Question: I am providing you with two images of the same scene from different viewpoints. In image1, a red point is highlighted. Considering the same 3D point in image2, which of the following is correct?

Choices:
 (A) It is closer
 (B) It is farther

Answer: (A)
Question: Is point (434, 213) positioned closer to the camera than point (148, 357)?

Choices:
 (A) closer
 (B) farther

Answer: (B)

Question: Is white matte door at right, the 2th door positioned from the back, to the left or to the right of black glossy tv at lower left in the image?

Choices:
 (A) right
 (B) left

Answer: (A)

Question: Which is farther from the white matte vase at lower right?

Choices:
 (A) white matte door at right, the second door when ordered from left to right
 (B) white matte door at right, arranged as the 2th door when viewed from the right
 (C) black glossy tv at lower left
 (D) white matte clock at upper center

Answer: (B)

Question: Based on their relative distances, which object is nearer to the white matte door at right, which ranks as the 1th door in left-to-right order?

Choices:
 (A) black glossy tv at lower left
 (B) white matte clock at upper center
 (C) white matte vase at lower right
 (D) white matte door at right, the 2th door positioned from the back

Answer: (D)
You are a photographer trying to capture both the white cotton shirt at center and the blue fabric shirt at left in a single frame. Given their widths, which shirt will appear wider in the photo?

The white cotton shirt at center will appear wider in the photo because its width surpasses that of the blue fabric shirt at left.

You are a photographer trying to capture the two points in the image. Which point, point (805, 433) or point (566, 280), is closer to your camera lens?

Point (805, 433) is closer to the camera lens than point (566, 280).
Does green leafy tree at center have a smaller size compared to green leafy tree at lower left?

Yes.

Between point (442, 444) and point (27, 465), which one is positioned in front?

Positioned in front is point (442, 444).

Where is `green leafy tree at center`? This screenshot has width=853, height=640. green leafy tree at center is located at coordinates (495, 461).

#### [THE EXERCISE]
Take the lines of the material starting with the line containing "Between point (442, 444)" and going on through the end, and rewrite them with "leafy" changed to "bushy" everywhere it appears, leaving everything else unchanged.

#### [SOLUTION FOR THIS TASK]
Between point (442, 444) and point (27, 465), which one is positioned in front?

Positioned in front is point (442, 444).

Where is `green bushy tree at center`? This screenshot has width=853, height=640. green bushy tree at center is located at coordinates (495, 461).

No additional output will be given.